THE RECORDS:
- - - - - - -

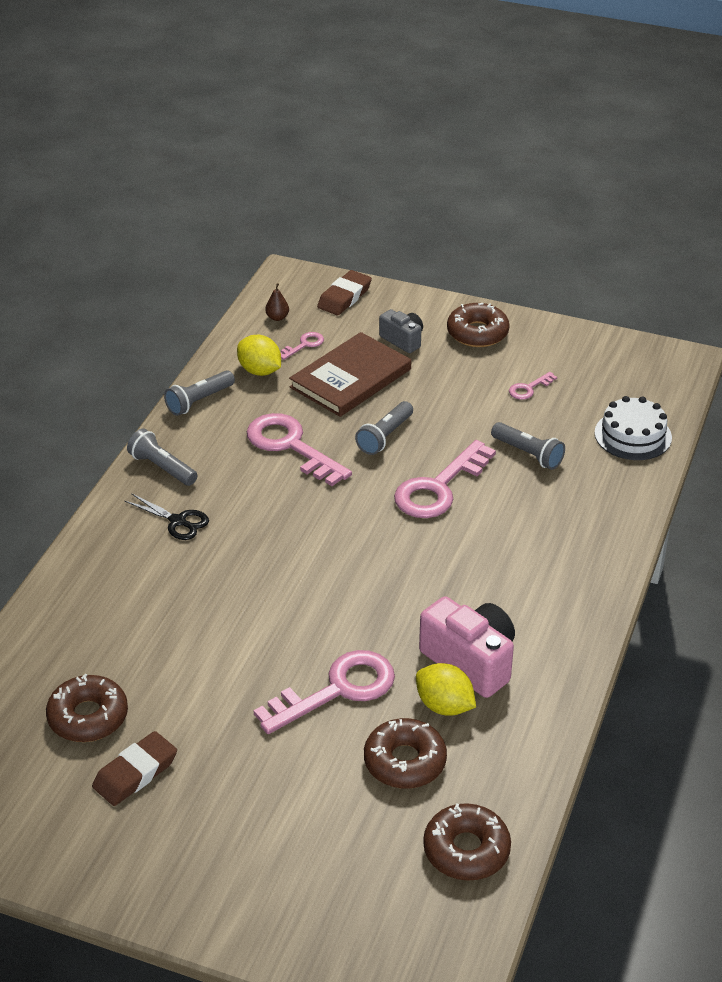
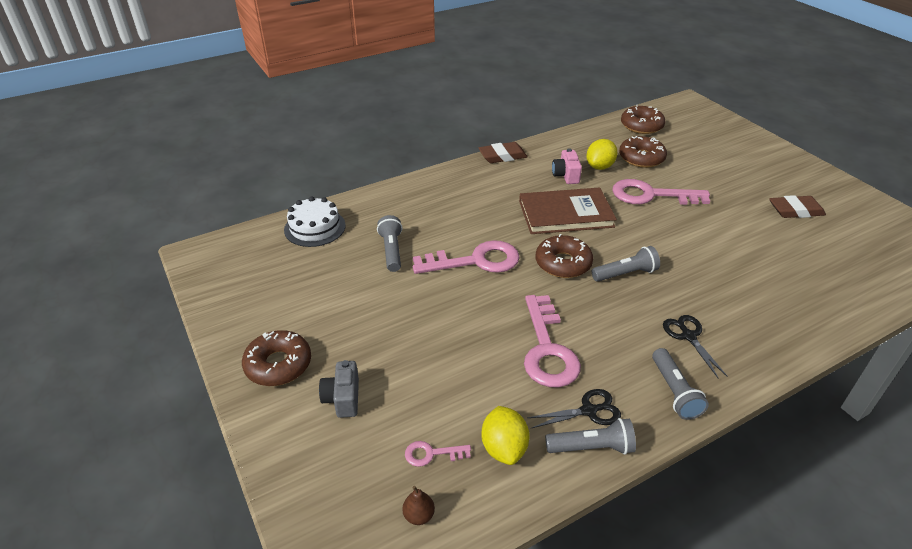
camera: 140 degrees left, 0 degrees up
brown donut [46,674,128,742] -> brown donut moved to [536,234,593,278]
brown book [289,332,411,417] -> brown book moved to [519,187,617,234]
brown eraser [317,270,372,315] -> brown eraser moved to [478,142,528,163]
grey flashlight [355,401,413,455] -> grey flashlight moved to [592,246,660,282]
yellow lemon [416,663,476,716] -> yellow lemon turned 45 degrees clockwise [586,139,618,170]
pink camera [419,596,515,698] -> pink camera [552,148,582,184], size x0.58
pink key [509,372,557,400] -> none
none -> black scissors [528,389,621,428]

- - - - - - -

TASK DETAILS:
Show the lines above that include "none".

ANSWER TO THIS EXERCISE:
pink key [509,372,557,400] -> none
none -> black scissors [528,389,621,428]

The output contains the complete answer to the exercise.